-- Problem details --
Set down exactly the lines of the records from the top to the line containing "IC20: XOR 74HC86"; include both.

(Edit difference data)
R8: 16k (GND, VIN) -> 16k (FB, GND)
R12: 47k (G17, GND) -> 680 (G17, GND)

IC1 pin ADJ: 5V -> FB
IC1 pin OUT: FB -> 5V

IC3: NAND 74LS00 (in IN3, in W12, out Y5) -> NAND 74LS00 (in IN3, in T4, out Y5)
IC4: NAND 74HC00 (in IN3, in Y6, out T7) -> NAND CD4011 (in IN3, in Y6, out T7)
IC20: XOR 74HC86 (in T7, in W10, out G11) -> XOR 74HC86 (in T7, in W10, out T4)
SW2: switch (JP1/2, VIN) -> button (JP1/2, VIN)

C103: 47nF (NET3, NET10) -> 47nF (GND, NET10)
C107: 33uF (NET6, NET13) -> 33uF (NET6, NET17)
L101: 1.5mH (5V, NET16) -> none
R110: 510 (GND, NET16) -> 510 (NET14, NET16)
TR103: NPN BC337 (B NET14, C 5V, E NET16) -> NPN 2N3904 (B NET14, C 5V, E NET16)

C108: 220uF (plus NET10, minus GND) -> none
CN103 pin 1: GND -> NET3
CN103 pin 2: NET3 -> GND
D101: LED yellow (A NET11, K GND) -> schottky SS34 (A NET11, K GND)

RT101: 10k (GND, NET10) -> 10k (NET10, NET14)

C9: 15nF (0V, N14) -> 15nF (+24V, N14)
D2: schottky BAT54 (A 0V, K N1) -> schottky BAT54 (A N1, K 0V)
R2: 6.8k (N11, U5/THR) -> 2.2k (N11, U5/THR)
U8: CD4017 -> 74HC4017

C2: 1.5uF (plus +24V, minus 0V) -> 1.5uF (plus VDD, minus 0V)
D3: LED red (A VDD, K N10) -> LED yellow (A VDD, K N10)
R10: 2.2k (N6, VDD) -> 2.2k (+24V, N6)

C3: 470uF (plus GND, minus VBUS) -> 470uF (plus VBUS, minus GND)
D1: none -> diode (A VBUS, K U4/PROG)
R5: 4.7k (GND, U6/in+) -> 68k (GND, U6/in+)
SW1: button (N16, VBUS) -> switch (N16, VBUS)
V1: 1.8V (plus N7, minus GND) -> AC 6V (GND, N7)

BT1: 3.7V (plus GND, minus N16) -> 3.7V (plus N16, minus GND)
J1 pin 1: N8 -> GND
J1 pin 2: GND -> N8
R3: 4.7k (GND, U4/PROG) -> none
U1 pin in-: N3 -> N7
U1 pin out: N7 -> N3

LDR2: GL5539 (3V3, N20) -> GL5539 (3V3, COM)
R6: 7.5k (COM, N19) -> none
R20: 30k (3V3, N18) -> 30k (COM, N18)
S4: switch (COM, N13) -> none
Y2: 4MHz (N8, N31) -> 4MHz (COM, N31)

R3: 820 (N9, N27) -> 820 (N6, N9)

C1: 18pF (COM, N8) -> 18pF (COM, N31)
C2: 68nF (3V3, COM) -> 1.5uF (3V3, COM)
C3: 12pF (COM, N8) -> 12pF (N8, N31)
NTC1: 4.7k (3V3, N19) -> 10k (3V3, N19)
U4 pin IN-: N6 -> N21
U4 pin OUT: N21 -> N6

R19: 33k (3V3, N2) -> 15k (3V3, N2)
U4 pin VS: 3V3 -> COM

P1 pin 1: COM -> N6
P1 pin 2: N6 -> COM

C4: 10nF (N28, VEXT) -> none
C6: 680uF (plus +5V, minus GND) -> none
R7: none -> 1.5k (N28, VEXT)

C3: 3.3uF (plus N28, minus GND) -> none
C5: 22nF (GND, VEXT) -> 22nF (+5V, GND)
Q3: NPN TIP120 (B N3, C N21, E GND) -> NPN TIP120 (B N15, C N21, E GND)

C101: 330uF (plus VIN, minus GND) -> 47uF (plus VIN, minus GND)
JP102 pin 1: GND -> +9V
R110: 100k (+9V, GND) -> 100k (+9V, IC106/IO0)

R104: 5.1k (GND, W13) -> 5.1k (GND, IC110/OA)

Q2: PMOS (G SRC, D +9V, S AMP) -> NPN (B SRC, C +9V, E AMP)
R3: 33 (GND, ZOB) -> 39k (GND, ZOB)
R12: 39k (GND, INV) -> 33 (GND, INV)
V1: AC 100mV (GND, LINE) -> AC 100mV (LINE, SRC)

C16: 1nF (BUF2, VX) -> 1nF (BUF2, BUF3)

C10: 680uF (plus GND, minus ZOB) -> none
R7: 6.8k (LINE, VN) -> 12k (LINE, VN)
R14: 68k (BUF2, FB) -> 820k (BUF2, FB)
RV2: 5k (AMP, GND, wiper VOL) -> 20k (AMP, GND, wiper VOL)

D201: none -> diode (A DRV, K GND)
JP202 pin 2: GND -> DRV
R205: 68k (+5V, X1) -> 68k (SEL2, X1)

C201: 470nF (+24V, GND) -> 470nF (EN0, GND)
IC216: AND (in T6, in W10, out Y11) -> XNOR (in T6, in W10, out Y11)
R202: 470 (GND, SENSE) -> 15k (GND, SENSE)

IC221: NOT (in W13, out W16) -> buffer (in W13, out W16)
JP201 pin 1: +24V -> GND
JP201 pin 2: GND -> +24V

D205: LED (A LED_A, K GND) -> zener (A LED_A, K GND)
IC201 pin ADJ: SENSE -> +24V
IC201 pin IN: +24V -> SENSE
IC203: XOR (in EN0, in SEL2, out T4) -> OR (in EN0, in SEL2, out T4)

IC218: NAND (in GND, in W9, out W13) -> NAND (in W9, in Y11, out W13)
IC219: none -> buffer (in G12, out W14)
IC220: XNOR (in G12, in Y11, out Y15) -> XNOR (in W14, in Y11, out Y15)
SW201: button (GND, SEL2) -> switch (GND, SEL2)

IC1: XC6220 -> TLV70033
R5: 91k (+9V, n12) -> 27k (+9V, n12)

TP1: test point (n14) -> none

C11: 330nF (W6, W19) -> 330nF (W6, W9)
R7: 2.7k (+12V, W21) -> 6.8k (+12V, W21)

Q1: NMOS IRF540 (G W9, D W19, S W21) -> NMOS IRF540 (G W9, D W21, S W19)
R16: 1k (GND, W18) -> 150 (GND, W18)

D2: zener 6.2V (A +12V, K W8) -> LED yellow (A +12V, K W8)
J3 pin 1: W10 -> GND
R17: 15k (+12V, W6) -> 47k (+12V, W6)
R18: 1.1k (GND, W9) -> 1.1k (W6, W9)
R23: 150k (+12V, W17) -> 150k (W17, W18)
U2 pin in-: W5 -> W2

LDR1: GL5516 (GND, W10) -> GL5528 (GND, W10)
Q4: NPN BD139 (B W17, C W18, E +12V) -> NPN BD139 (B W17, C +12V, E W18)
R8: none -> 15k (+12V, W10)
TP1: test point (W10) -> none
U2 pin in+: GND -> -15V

-- Task response --
R8: 16k (GND, VIN) -> 16k (FB, GND)
R12: 47k (G17, GND) -> 680 (G17, GND)

IC1 pin ADJ: 5V -> FB
IC1 pin OUT: FB -> 5V

IC3: NAND 74LS00 (in IN3, in W12, out Y5) -> NAND 74LS00 (in IN3, in T4, out Y5)
IC4: NAND 74HC00 (in IN3, in Y6, out T7) -> NAND CD4011 (in IN3, in Y6, out T7)
IC20: XOR 74HC86 (in T7, in W10, out G11) -> XOR 74HC86 (in T7, in W10, out T4)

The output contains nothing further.